··· EXERCISE INPUTS

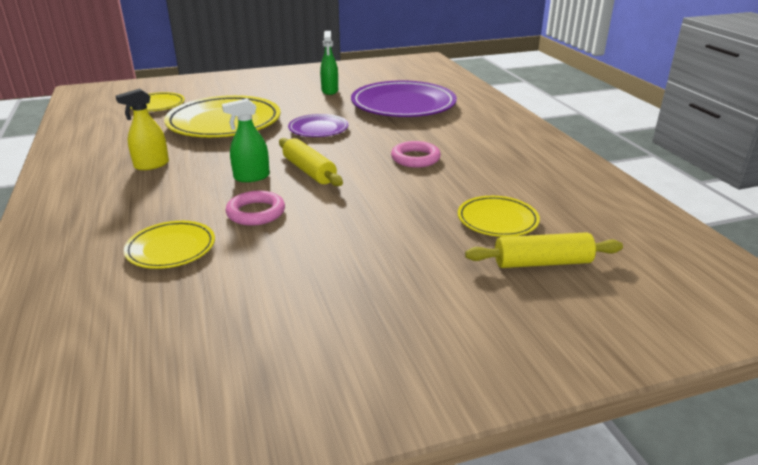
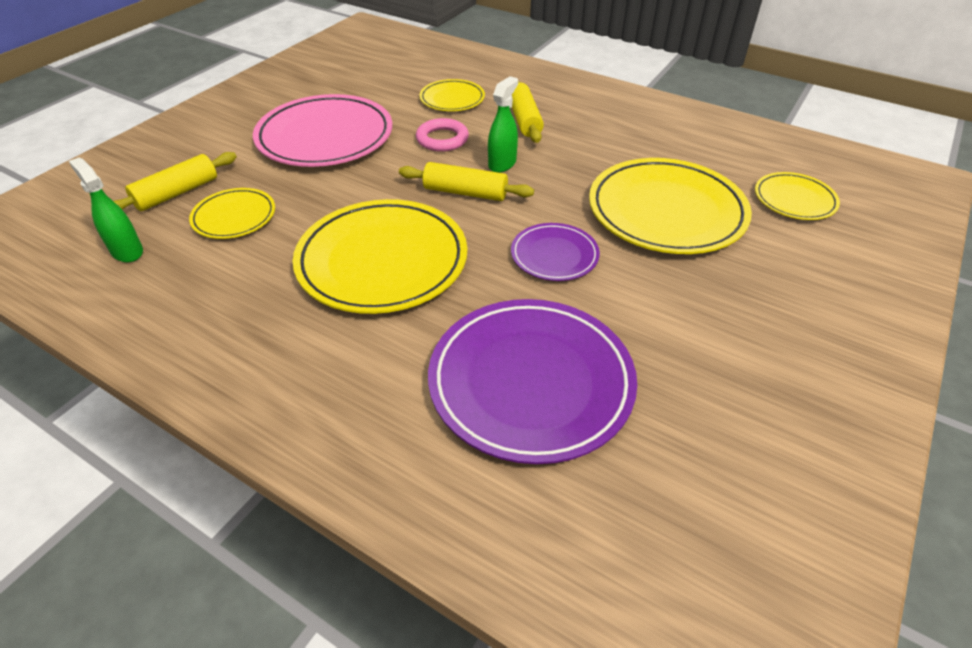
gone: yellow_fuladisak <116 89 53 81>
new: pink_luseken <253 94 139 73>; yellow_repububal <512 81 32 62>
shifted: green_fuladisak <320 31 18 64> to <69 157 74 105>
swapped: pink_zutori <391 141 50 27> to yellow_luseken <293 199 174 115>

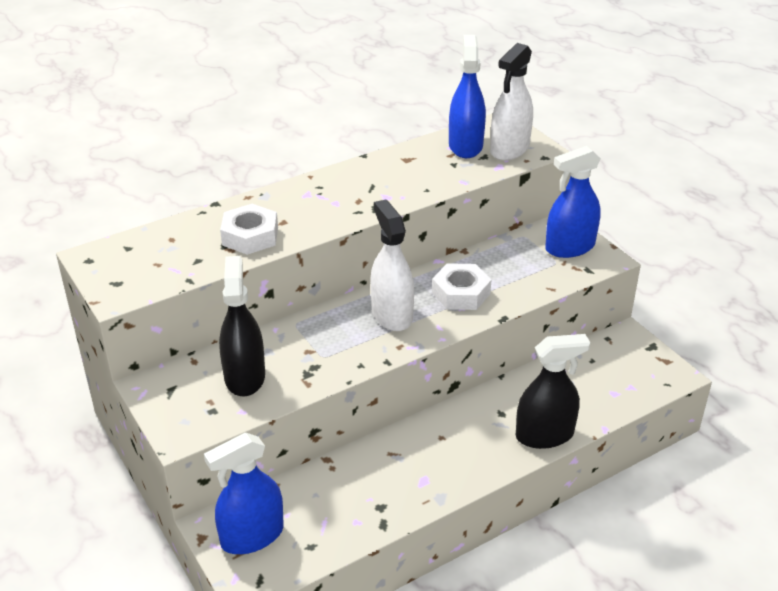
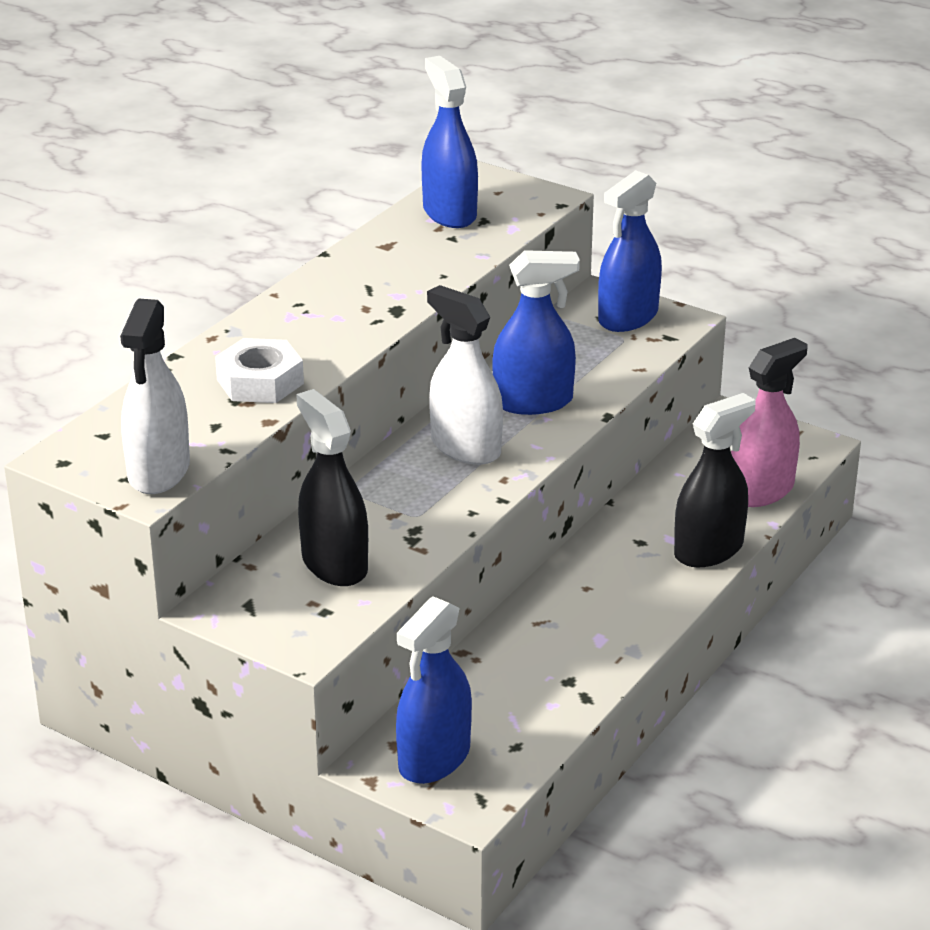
new: pink_fuladisak <731 338 76 169>
shifted: white_fuladisak <490 43 43 118> to <120 299 70 195>
swapped: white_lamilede <432 263 59 47> to blue_fuladisak <493 250 87 165>

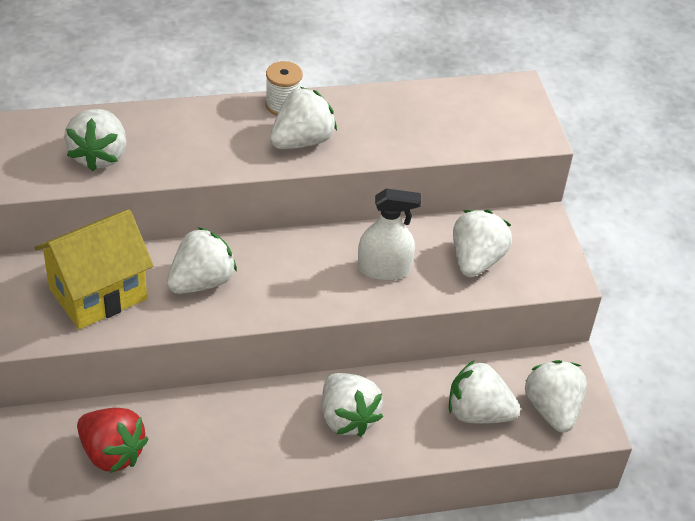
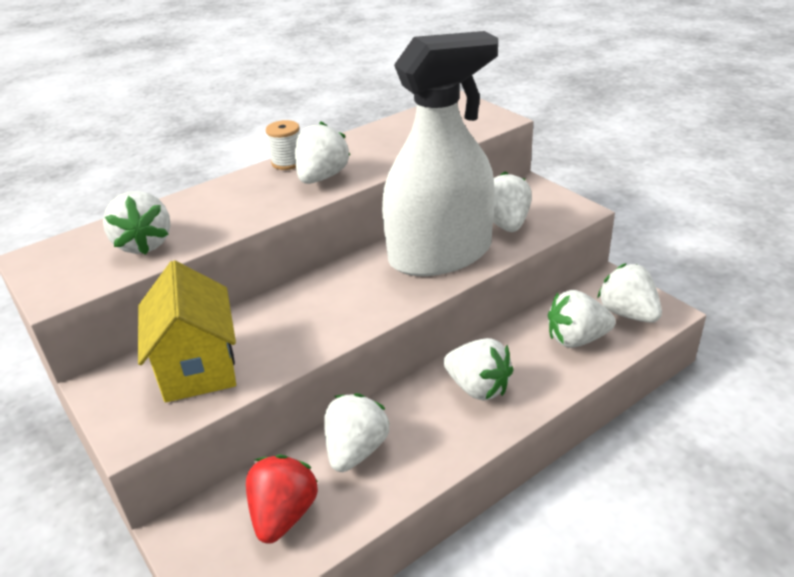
shifted: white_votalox <167 227 70 67> to <324 393 66 79>
rotated: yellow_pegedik <35 209 118 120> = <138 260 98 143> 45 degrees counterclockwise; red_votalox <77 408 72 65> = <246 455 72 89> 90 degrees counterclockwise
scaled: white_fuladisak <358 189 63 92> = <382 31 116 245> x2.22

······

Would you please retype all the data exactly? Leave out whatever pictures it holds.

### RESULT BELOW
gone: yellow_fuladisak <116 89 53 81>
new: pink_luseken <253 94 139 73>; yellow_repububal <512 81 32 62>
shifted: green_fuladisak <320 31 18 64> to <69 157 74 105>
swapped: pink_zutori <391 141 50 27> to yellow_luseken <293 199 174 115>

new: pink_fuladisak <731 338 76 169>
shifted: white_fuladisak <490 43 43 118> to <120 299 70 195>
swapped: white_lamilede <432 263 59 47> to blue_fuladisak <493 250 87 165>

shifted: white_votalox <167 227 70 67> to <324 393 66 79>
rotated: yellow_pegedik <35 209 118 120> = <138 260 98 143> 45 degrees counterclockwise; red_votalox <77 408 72 65> = <246 455 72 89> 90 degrees counterclockwise
scaled: white_fuladisak <358 189 63 92> = <382 31 116 245> x2.22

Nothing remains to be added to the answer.